→ Task brief
Output the whole listing exactly, with no pictures.

→ Source material
━━━━
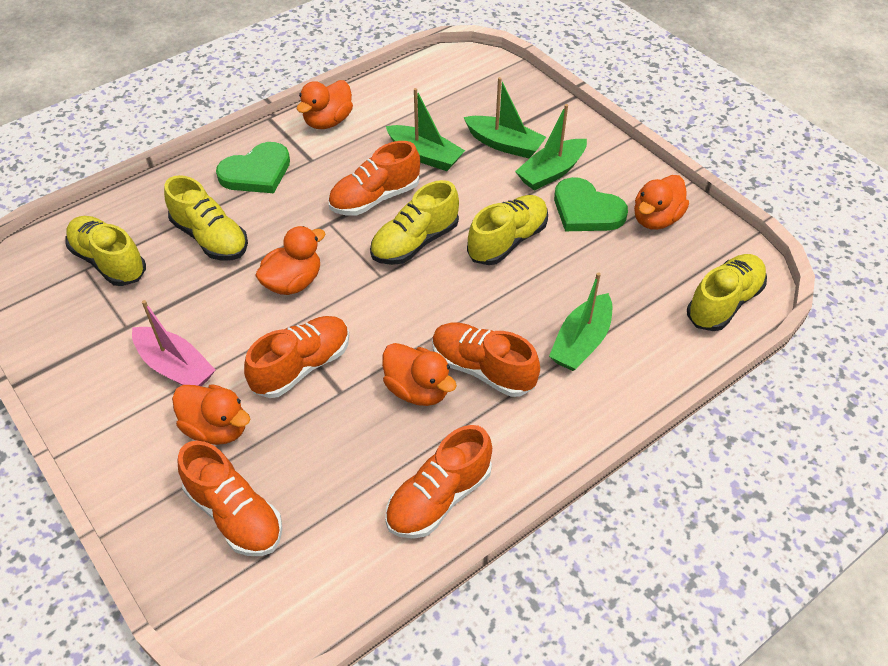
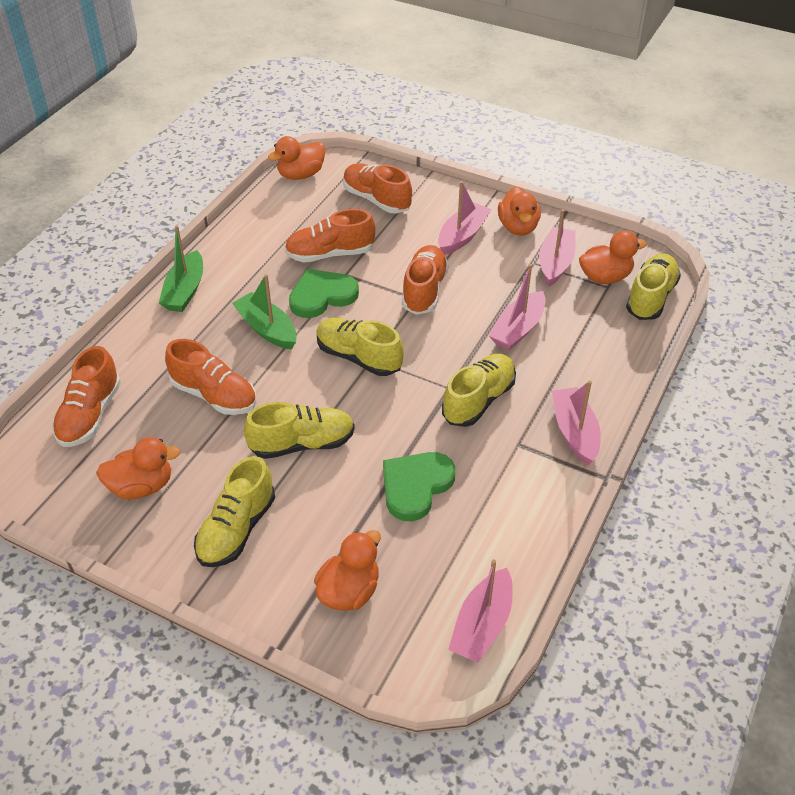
green boat: 4 -> 2
pink boat: 1 -> 5

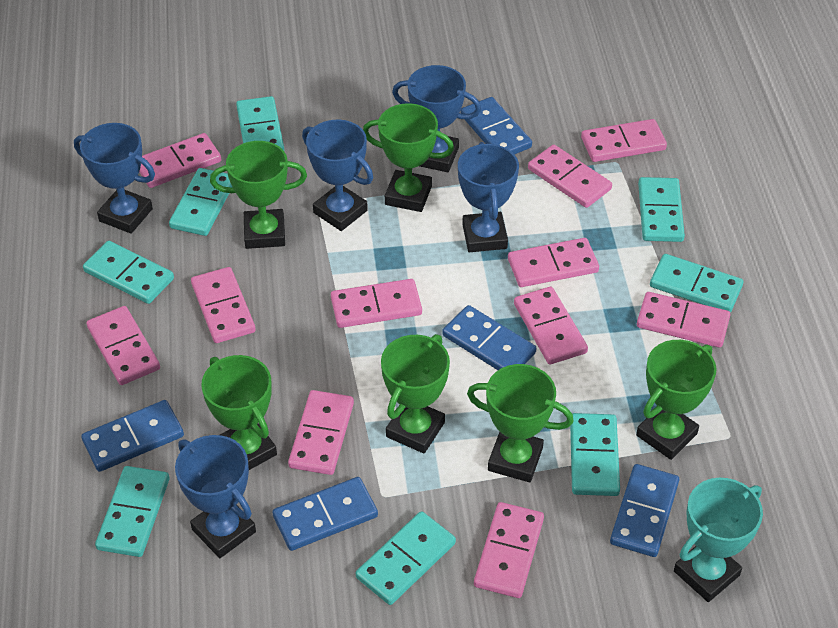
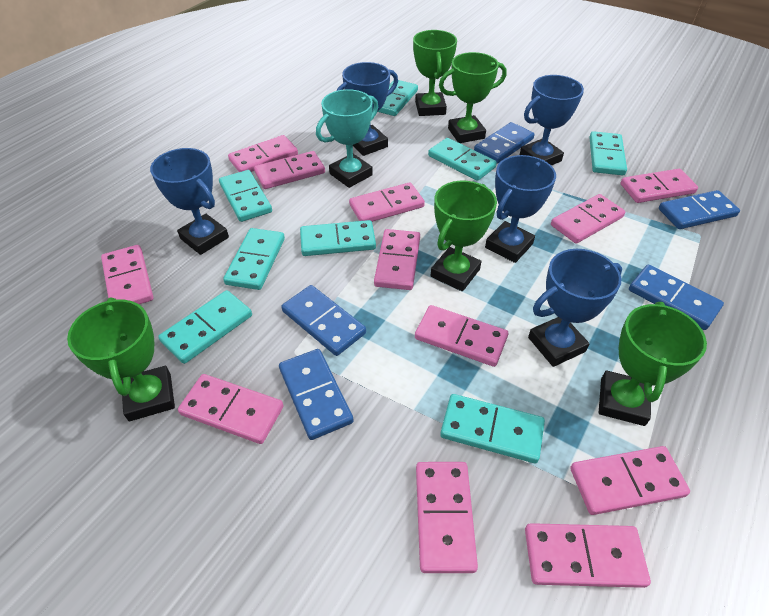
green trophy: 6 -> 5
pink domino: 11 -> 12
━━━━
→ Solved exercise
green boat: 4 -> 2
pink boat: 1 -> 5

green trophy: 6 -> 5
pink domino: 11 -> 12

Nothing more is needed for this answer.